What you should do: Please copy the last part of the entries exactly: the line that has "yellow bowl: 5 -> 6" and every line up to and including the end, nothing more.

-- Given records follows --

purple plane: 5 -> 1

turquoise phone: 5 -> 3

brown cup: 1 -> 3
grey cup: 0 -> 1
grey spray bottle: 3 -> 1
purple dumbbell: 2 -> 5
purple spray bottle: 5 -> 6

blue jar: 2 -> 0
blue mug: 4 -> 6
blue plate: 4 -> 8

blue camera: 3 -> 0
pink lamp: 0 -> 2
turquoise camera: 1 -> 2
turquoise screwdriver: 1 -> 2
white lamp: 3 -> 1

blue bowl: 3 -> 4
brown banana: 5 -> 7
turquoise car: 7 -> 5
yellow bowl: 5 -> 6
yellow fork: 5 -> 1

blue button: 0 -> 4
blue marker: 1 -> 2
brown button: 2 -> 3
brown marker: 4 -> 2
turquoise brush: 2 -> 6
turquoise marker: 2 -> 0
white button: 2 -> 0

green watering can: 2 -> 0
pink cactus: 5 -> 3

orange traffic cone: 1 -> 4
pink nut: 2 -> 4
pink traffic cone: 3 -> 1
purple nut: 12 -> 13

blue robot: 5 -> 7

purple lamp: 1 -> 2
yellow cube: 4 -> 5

-- Given records concluded --

Exercise result:
yellow bowl: 5 -> 6
yellow fork: 5 -> 1

blue button: 0 -> 4
blue marker: 1 -> 2
brown button: 2 -> 3
brown marker: 4 -> 2
turquoise brush: 2 -> 6
turquoise marker: 2 -> 0
white button: 2 -> 0

green watering can: 2 -> 0
pink cactus: 5 -> 3

orange traffic cone: 1 -> 4
pink nut: 2 -> 4
pink traffic cone: 3 -> 1
purple nut: 12 -> 13

blue robot: 5 -> 7

purple lamp: 1 -> 2
yellow cube: 4 -> 5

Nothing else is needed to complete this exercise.